WORK TO BE COMPLETED. All of the lines below need to be copied exactly, apart from the pictures.

##############################

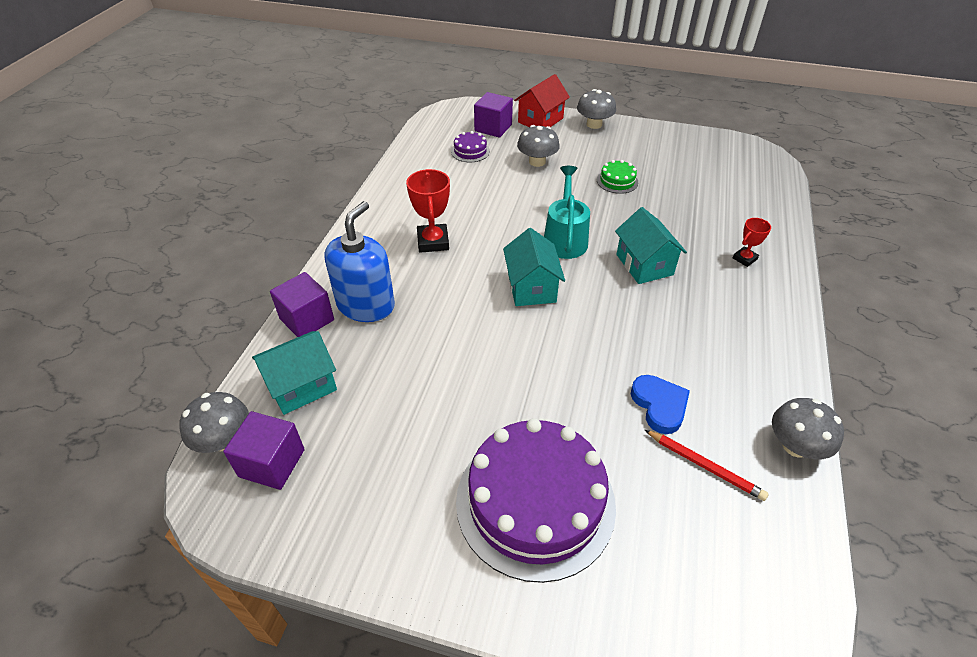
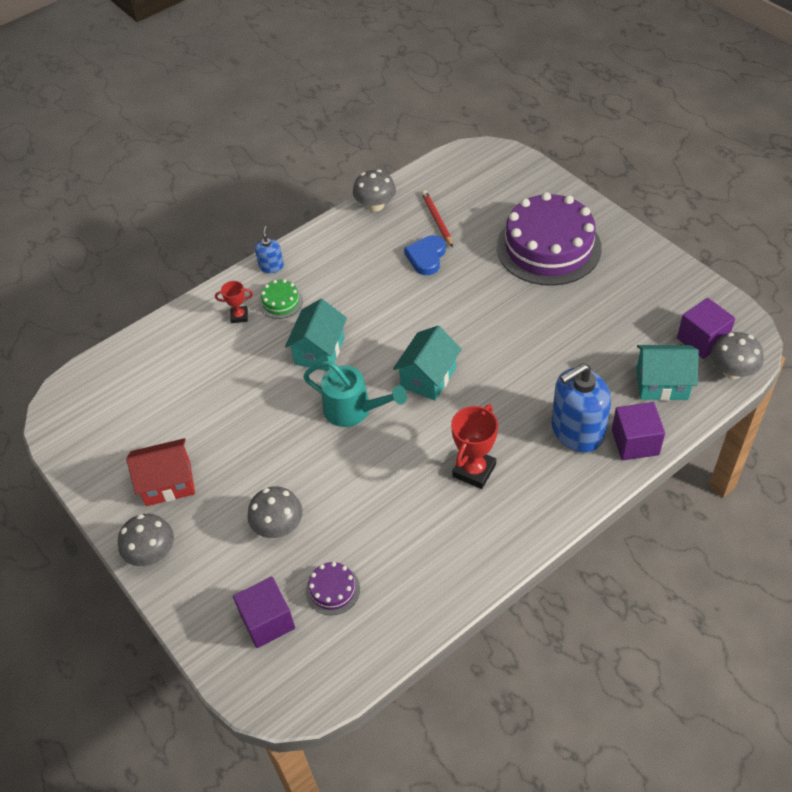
camera: 140 degrees left, 5 degrees up
red house [514,74,570,127] -> red house moved to [126,438,195,506]
turquoise watering can [544,166,590,259] -> turquoise watering can turned 105 degrees counterclockwise [303,361,407,427]
green cake [597,160,638,194] -> green cake moved to [259,279,303,319]
none -> blue soap dispenser [255,226,284,273]

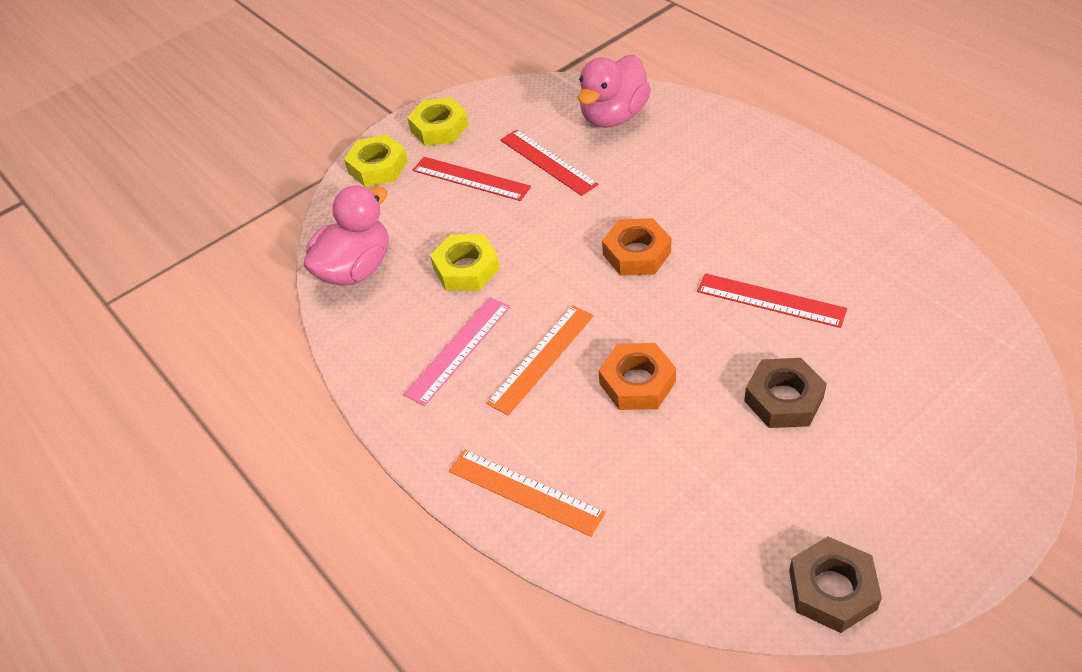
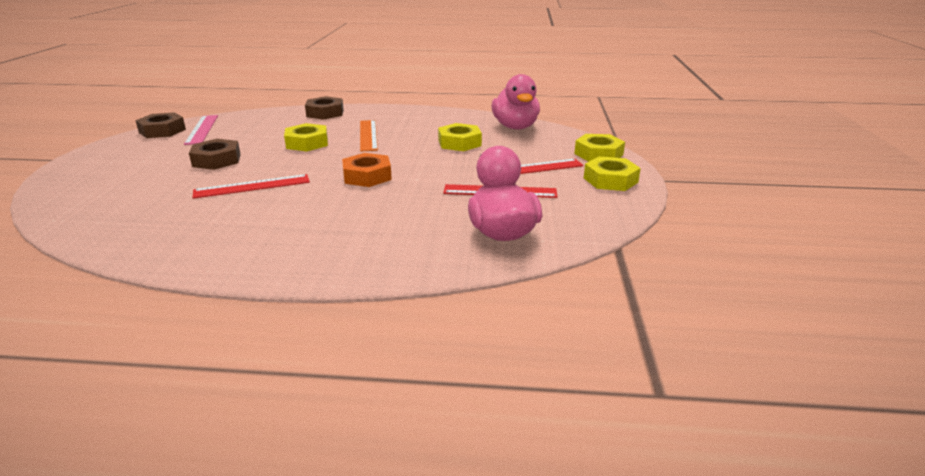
camera: 130 degrees right, 20 degrees down
pink ruler [403,297,510,406] -> pink ruler moved to [184,115,218,145]
orange ruler [449,449,606,537] -> brown nut [305,96,344,120]
orange nut [598,343,676,410] -> yellow nut [284,123,328,151]

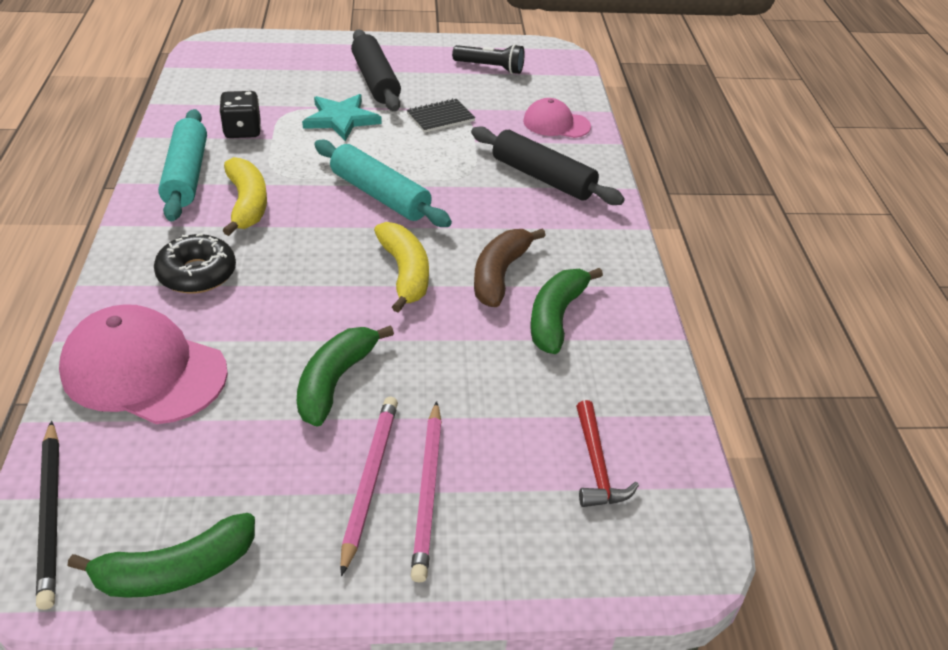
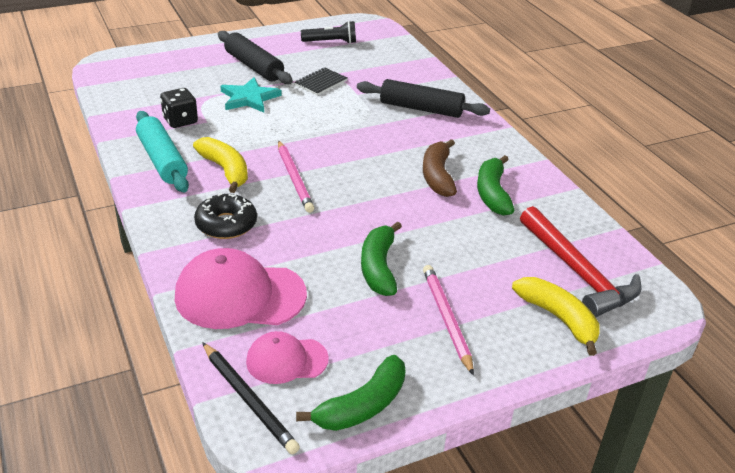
camera: 20 degrees left, 5 degrees down
turquoise rolling pin [314,140,452,227] -> none
yellow banana [374,222,429,313] -> yellow banana moved to [512,277,600,356]
pink pencil [411,401,442,582] -> pink pencil moved to [278,140,314,213]
pink cap [523,98,591,138] -> pink cap moved to [246,331,329,384]
red hammer [576,400,639,507] -> red hammer [520,206,642,317], size x1.80

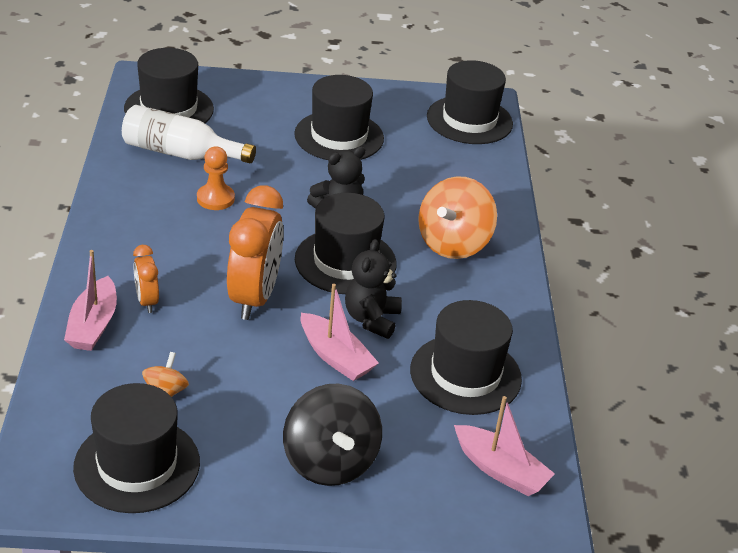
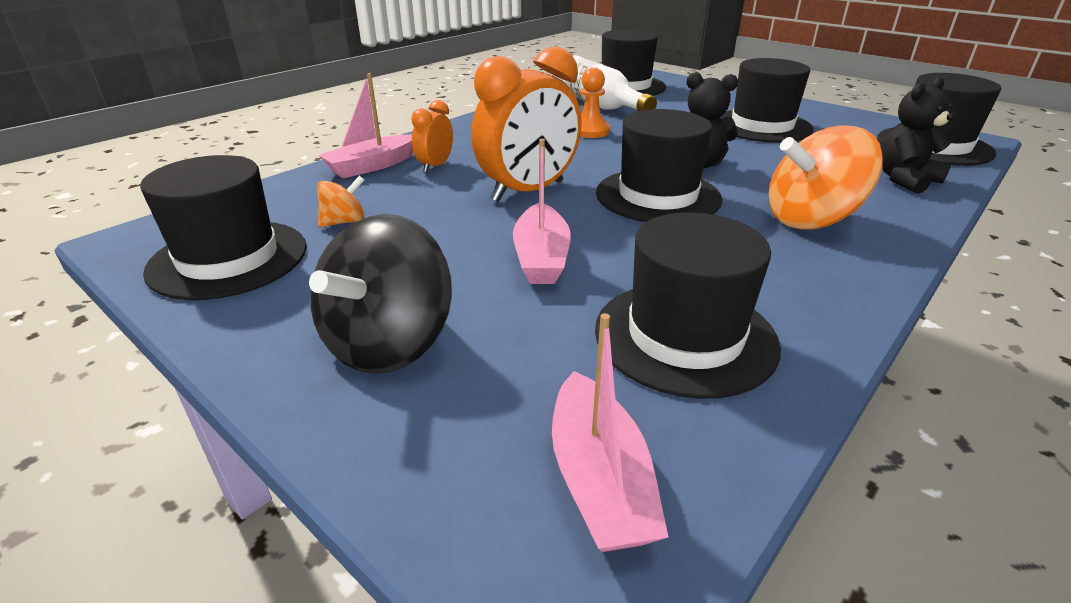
camera: 45 degrees right, 5 degrees down
black teddy bear [345,239,402,339] -> black teddy bear moved to [880,77,954,194]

##############################

THE ANSWER.
camera: 140 degrees left, 5 degrees up
red house [514,74,570,127] -> red house moved to [126,438,195,506]
turquoise watering can [544,166,590,259] -> turquoise watering can turned 105 degrees counterclockwise [303,361,407,427]
green cake [597,160,638,194] -> green cake moved to [259,279,303,319]
none -> blue soap dispenser [255,226,284,273]

camera: 130 degrees right, 20 degrees down
pink ruler [403,297,510,406] -> pink ruler moved to [184,115,218,145]
orange ruler [449,449,606,537] -> brown nut [305,96,344,120]
orange nut [598,343,676,410] -> yellow nut [284,123,328,151]

camera: 20 degrees left, 5 degrees down
turquoise rolling pin [314,140,452,227] -> none
yellow banana [374,222,429,313] -> yellow banana moved to [512,277,600,356]
pink pencil [411,401,442,582] -> pink pencil moved to [278,140,314,213]
pink cap [523,98,591,138] -> pink cap moved to [246,331,329,384]
red hammer [576,400,639,507] -> red hammer [520,206,642,317], size x1.80

camera: 45 degrees right, 5 degrees down
black teddy bear [345,239,402,339] -> black teddy bear moved to [880,77,954,194]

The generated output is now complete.